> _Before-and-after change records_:
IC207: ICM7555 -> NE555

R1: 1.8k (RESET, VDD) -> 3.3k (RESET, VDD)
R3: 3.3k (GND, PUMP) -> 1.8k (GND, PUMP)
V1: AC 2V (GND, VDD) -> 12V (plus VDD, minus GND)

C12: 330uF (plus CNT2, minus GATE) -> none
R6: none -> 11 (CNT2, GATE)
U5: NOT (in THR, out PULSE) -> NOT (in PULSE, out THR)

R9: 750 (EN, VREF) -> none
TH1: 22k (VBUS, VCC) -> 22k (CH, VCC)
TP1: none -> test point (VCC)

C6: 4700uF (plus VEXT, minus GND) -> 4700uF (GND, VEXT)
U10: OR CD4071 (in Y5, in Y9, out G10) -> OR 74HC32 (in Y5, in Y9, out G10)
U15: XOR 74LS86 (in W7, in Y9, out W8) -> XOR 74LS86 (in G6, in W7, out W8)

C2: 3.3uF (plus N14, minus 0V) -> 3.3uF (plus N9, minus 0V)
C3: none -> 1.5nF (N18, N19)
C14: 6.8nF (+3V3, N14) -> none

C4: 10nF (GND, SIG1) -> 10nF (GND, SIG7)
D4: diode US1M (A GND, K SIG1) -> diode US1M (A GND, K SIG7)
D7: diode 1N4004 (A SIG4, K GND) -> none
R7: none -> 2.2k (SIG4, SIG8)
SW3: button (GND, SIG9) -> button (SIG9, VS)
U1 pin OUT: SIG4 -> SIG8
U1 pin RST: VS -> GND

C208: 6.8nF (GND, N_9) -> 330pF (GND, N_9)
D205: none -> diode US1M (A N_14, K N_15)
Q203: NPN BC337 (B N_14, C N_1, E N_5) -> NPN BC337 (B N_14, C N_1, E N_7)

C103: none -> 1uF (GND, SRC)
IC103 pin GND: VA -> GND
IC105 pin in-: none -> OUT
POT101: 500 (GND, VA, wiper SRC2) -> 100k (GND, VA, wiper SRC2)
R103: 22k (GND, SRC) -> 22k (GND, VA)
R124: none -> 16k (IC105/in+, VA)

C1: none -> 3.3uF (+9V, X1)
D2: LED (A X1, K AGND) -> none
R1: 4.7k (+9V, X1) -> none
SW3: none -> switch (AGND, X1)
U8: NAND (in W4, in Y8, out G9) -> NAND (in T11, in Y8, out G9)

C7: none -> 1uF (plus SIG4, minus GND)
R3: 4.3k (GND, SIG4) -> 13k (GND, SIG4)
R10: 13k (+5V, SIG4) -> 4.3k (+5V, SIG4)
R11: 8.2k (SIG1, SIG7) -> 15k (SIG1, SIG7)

> _WHAT NEEDS TO BE DONE_: The full data must appear again, retyped in every detail.

> _YOUR RESPONSE_:
IC207: ICM7555 -> NE555

R1: 1.8k (RESET, VDD) -> 3.3k (RESET, VDD)
R3: 3.3k (GND, PUMP) -> 1.8k (GND, PUMP)
V1: AC 2V (GND, VDD) -> 12V (plus VDD, minus GND)

C12: 330uF (plus CNT2, minus GATE) -> none
R6: none -> 11 (CNT2, GATE)
U5: NOT (in THR, out PULSE) -> NOT (in PULSE, out THR)

R9: 750 (EN, VREF) -> none
TH1: 22k (VBUS, VCC) -> 22k (CH, VCC)
TP1: none -> test point (VCC)

C6: 4700uF (plus VEXT, minus GND) -> 4700uF (GND, VEXT)
U10: OR CD4071 (in Y5, in Y9, out G10) -> OR 74HC32 (in Y5, in Y9, out G10)
U15: XOR 74LS86 (in W7, in Y9, out W8) -> XOR 74LS86 (in G6, in W7, out W8)

C2: 3.3uF (plus N14, minus 0V) -> 3.3uF (plus N9, minus 0V)
C3: none -> 1.5nF (N18, N19)
C14: 6.8nF (+3V3, N14) -> none

C4: 10nF (GND, SIG1) -> 10nF (GND, SIG7)
D4: diode US1M (A GND, K SIG1) -> diode US1M (A GND, K SIG7)
D7: diode 1N4004 (A SIG4, K GND) -> none
R7: none -> 2.2k (SIG4, SIG8)
SW3: button (GND, SIG9) -> button (SIG9, VS)
U1 pin OUT: SIG4 -> SIG8
U1 pin RST: VS -> GND

C208: 6.8nF (GND, N_9) -> 330pF (GND, N_9)
D205: none -> diode US1M (A N_14, K N_15)
Q203: NPN BC337 (B N_14, C N_1, E N_5) -> NPN BC337 (B N_14, C N_1, E N_7)

C103: none -> 1uF (GND, SRC)
IC103 pin GND: VA -> GND
IC105 pin in-: none -> OUT
POT101: 500 (GND, VA, wiper SRC2) -> 100k (GND, VA, wiper SRC2)
R103: 22k (GND, SRC) -> 22k (GND, VA)
R124: none -> 16k (IC105/in+, VA)

C1: none -> 3.3uF (+9V, X1)
D2: LED (A X1, K AGND) -> none
R1: 4.7k (+9V, X1) -> none
SW3: none -> switch (AGND, X1)
U8: NAND (in W4, in Y8, out G9) -> NAND (in T11, in Y8, out G9)

C7: none -> 1uF (plus SIG4, minus GND)
R3: 4.3k (GND, SIG4) -> 13k (GND, SIG4)
R10: 13k (+5V, SIG4) -> 4.3k (+5V, SIG4)
R11: 8.2k (SIG1, SIG7) -> 15k (SIG1, SIG7)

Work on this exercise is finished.